▶ _Exercise_
Please give back, word for word, only the lines starting at the one containing "purple cube: [100,627,170,704]" and ending at the one containing "white star: [477,427,545,488] = 1 -> none = 0" within the material below.

▶ _Material for this exercise_

****

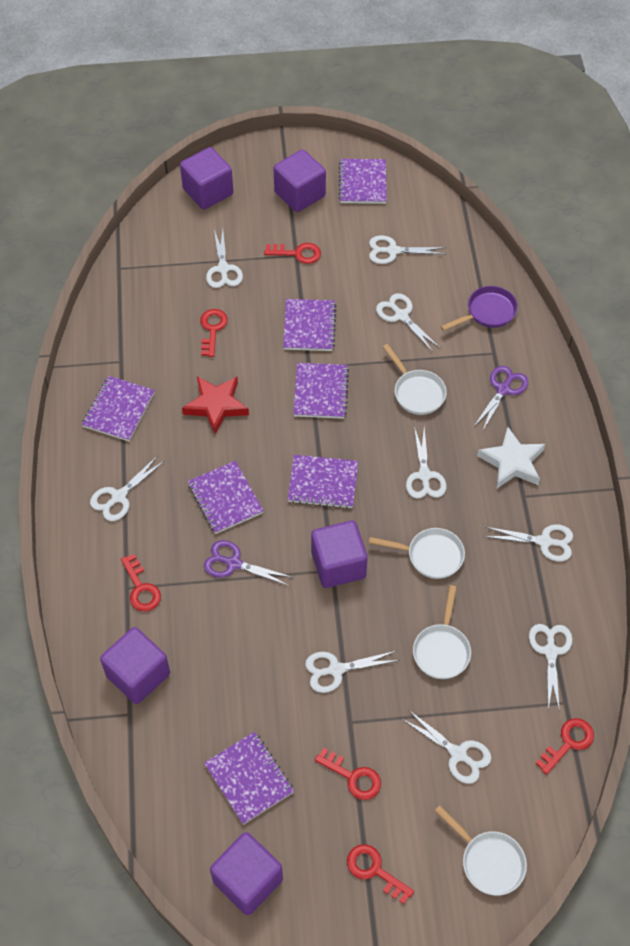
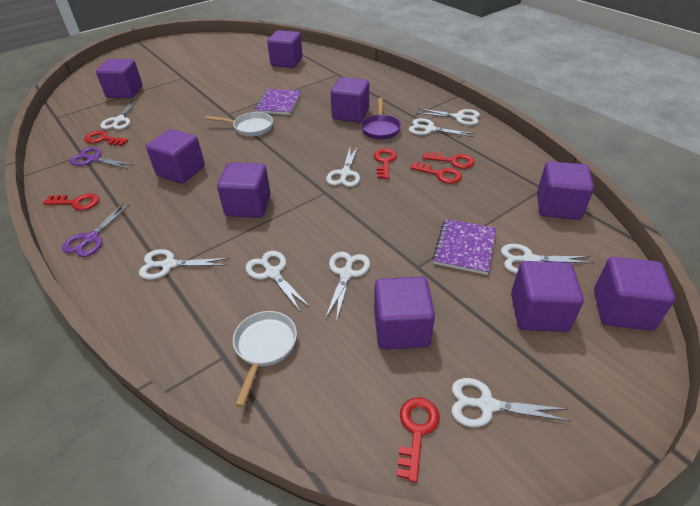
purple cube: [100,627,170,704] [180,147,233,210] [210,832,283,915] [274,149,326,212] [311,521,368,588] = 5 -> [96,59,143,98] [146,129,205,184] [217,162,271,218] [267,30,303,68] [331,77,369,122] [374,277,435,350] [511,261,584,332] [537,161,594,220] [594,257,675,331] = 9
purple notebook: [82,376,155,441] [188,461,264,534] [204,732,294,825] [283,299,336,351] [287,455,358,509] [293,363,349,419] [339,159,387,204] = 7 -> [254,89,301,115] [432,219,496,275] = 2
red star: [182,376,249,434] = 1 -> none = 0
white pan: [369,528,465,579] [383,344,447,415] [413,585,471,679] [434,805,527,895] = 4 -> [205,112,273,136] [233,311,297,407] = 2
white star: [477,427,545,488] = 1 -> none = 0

****

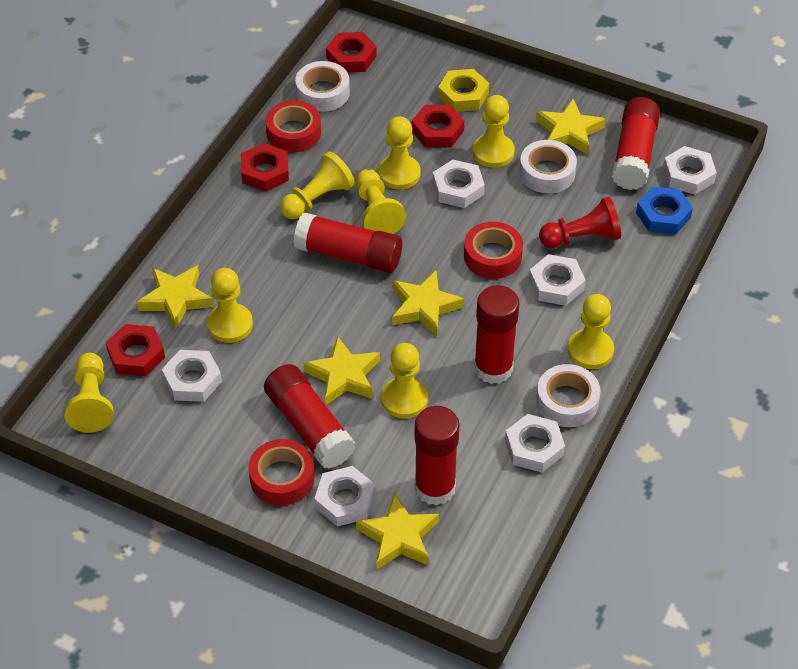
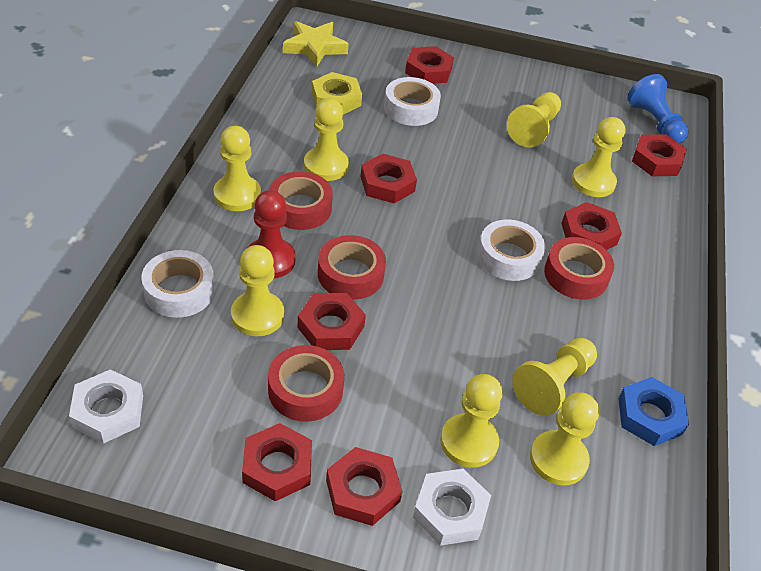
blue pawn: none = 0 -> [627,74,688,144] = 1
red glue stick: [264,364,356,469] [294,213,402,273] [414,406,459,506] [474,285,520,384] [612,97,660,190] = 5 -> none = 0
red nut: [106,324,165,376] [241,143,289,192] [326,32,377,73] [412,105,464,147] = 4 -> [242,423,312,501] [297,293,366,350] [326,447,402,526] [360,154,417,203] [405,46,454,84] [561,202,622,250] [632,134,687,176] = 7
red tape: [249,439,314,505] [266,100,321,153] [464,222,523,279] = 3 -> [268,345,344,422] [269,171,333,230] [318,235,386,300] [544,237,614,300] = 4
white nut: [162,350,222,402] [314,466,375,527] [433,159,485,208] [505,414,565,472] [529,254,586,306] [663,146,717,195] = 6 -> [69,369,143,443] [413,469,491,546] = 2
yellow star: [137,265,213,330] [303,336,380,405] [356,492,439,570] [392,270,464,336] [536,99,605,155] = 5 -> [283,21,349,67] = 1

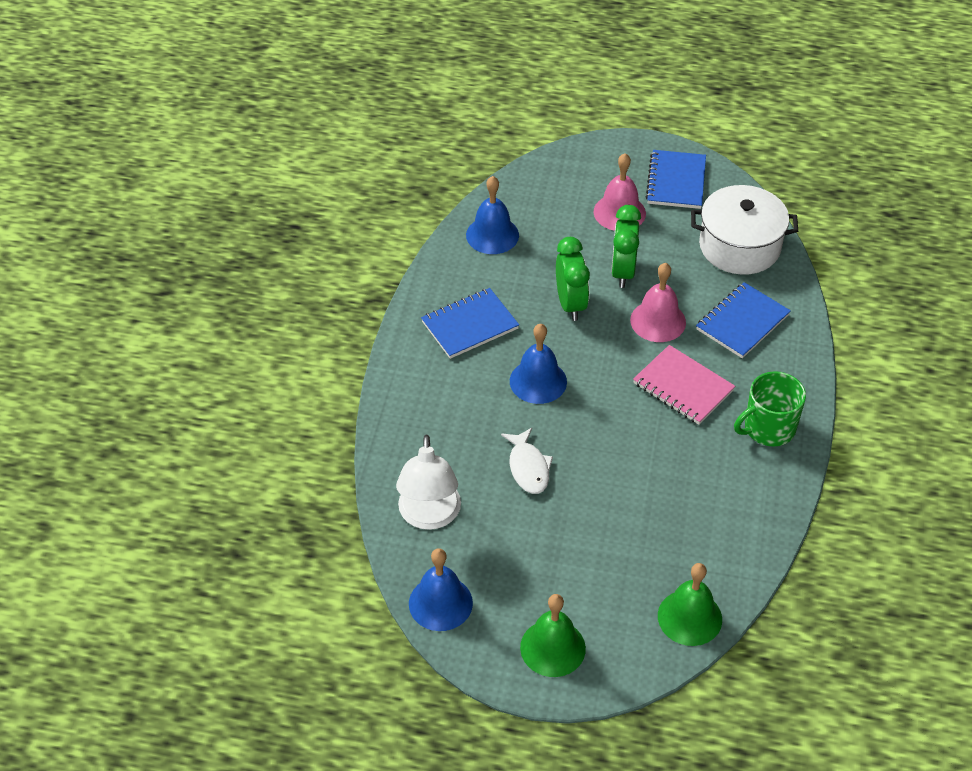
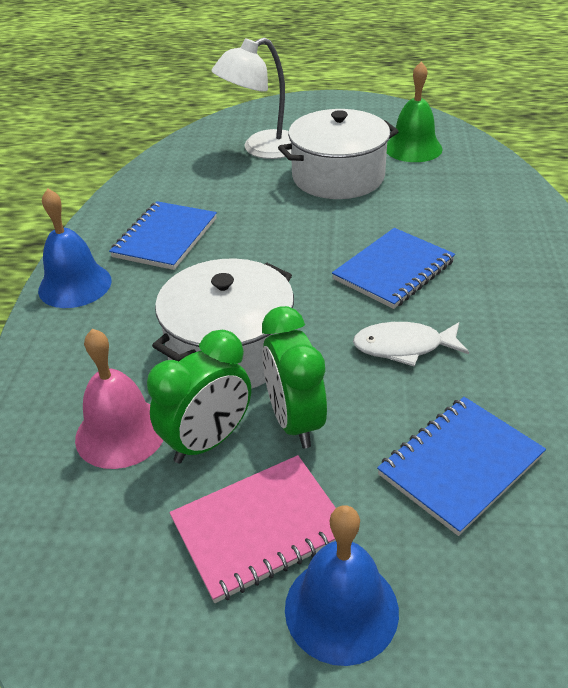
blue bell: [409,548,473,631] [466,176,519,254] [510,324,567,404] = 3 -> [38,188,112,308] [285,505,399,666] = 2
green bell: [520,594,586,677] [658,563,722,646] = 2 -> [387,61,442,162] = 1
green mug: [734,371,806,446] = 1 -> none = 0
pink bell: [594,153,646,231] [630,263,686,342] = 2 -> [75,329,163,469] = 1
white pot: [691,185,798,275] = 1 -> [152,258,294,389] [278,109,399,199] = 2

****

▶ _Reply to the exercise_
purple cube: [100,627,170,704] [180,147,233,210] [210,832,283,915] [274,149,326,212] [311,521,368,588] = 5 -> [96,59,143,98] [146,129,205,184] [217,162,271,218] [267,30,303,68] [331,77,369,122] [374,277,435,350] [511,261,584,332] [537,161,594,220] [594,257,675,331] = 9
purple notebook: [82,376,155,441] [188,461,264,534] [204,732,294,825] [283,299,336,351] [287,455,358,509] [293,363,349,419] [339,159,387,204] = 7 -> [254,89,301,115] [432,219,496,275] = 2
red star: [182,376,249,434] = 1 -> none = 0
white pan: [369,528,465,579] [383,344,447,415] [413,585,471,679] [434,805,527,895] = 4 -> [205,112,273,136] [233,311,297,407] = 2
white star: [477,427,545,488] = 1 -> none = 0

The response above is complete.